_REQUIRED WORK_.
Retype every entry below without pictures.

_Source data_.

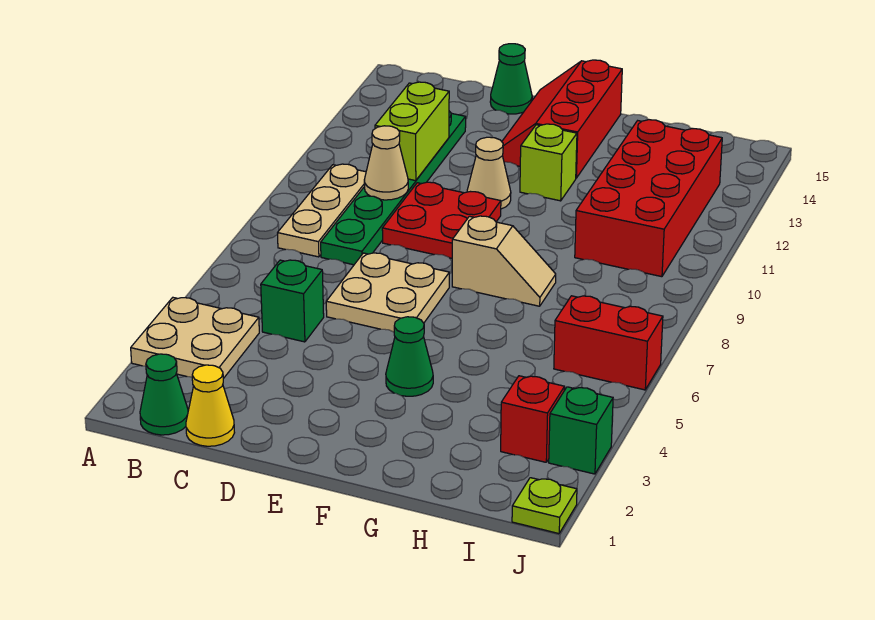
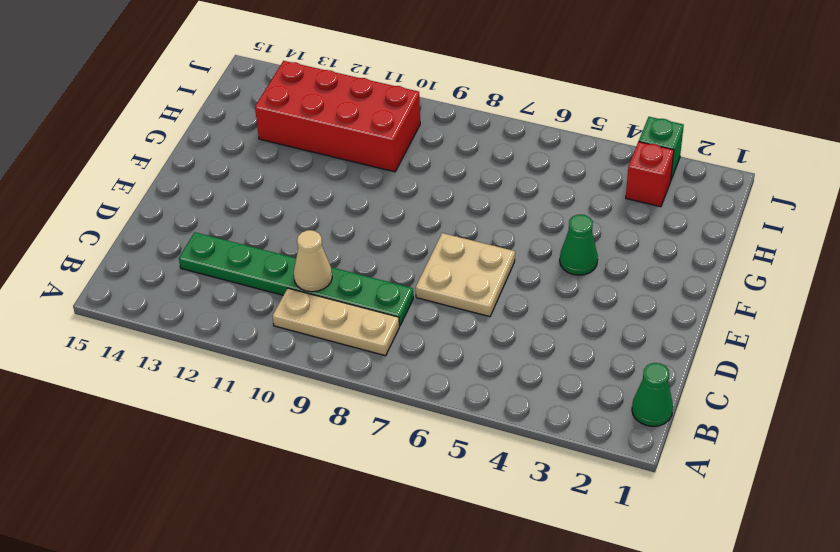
none -> tan plate A3:B4 level 1
none -> yellow cone C1 level 1
none -> green brick C5 level 1

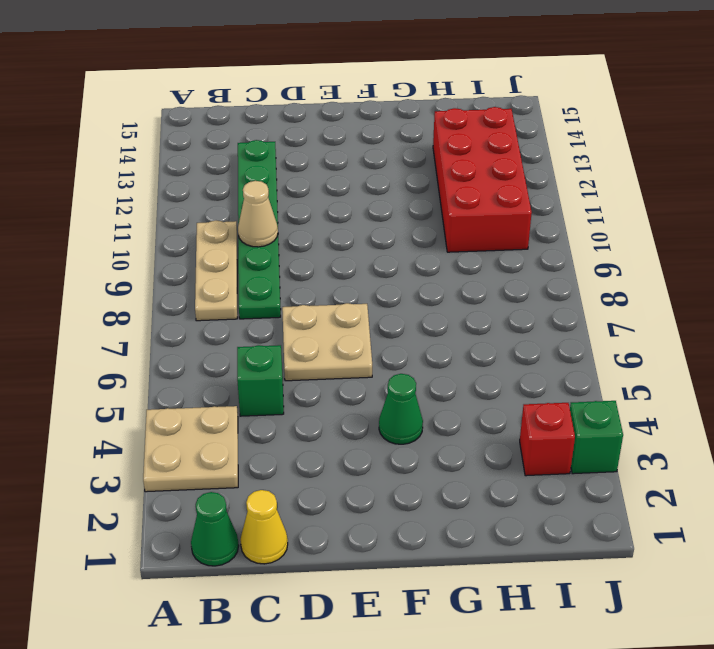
none -> red plate D9:E10 level 1
none -> green cone D15 level 1
none -> tan cone E11 level 1

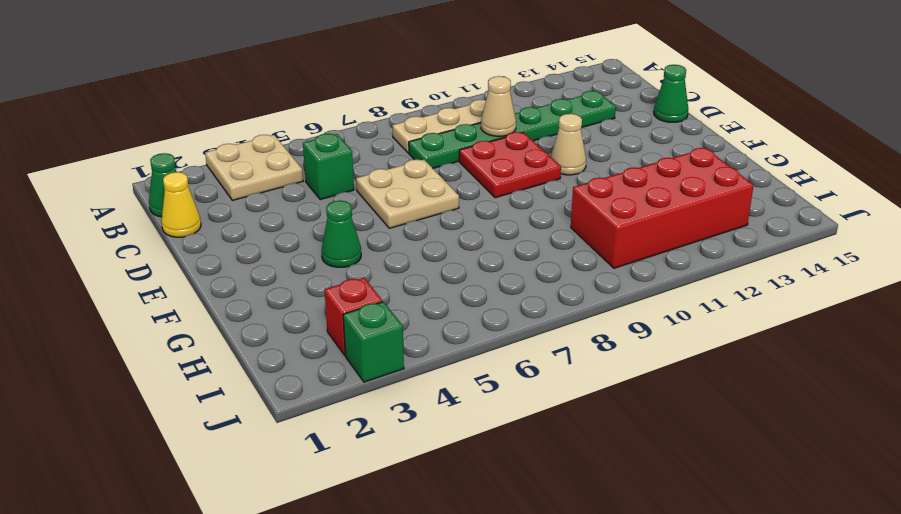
none -> red slope E13:F15 level 1 top F
none -> tan slope F8:G8 level 1 top F
none -> lime brick F12 level 1

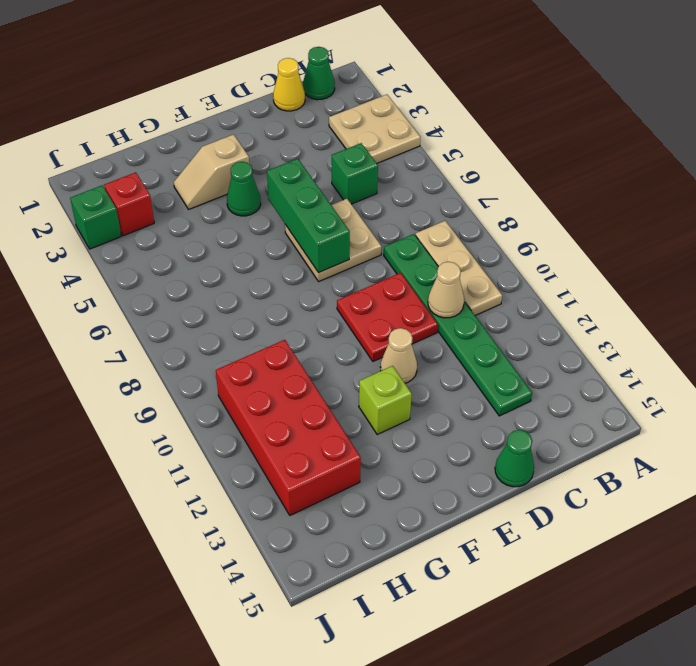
green brick E5:E7 level 2 -> none
tan slope F3:G3 level 1 top F -> tan slope F8:G8 level 1 top F
none -> red slope E13:F15 level 1 top F
none -> red brick I6:J6 level 1
none -> lime plate J1 level 1

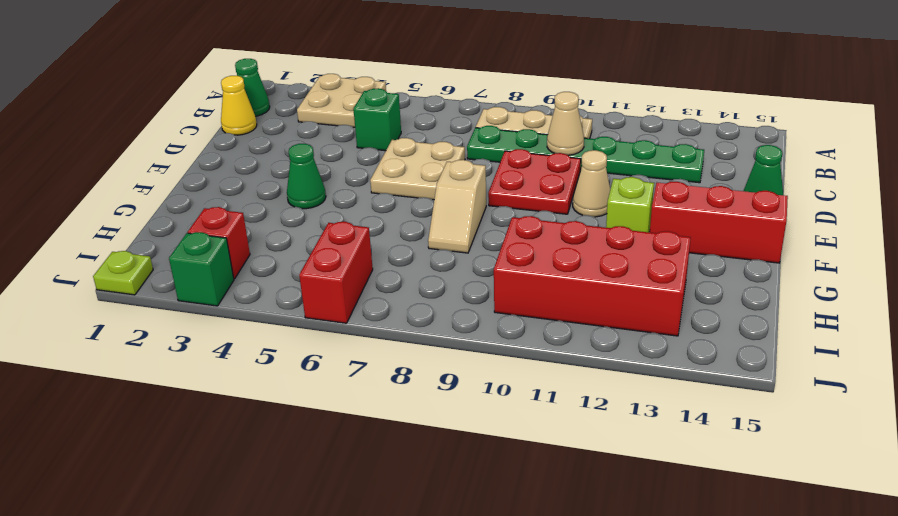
none -> lime brick C11:C12 level 2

_SOLUTION_.
none -> tan plate A3:B4 level 1
none -> yellow cone C1 level 1
none -> green brick C5 level 1

none -> red plate D9:E10 level 1
none -> green cone D15 level 1
none -> tan cone E11 level 1

none -> red slope E13:F15 level 1 top F
none -> tan slope F8:G8 level 1 top F
none -> lime brick F12 level 1

green brick E5:E7 level 2 -> none
tan slope F3:G3 level 1 top F -> tan slope F8:G8 level 1 top F
none -> red slope E13:F15 level 1 top F
none -> red brick I6:J6 level 1
none -> lime plate J1 level 1

none -> lime brick C11:C12 level 2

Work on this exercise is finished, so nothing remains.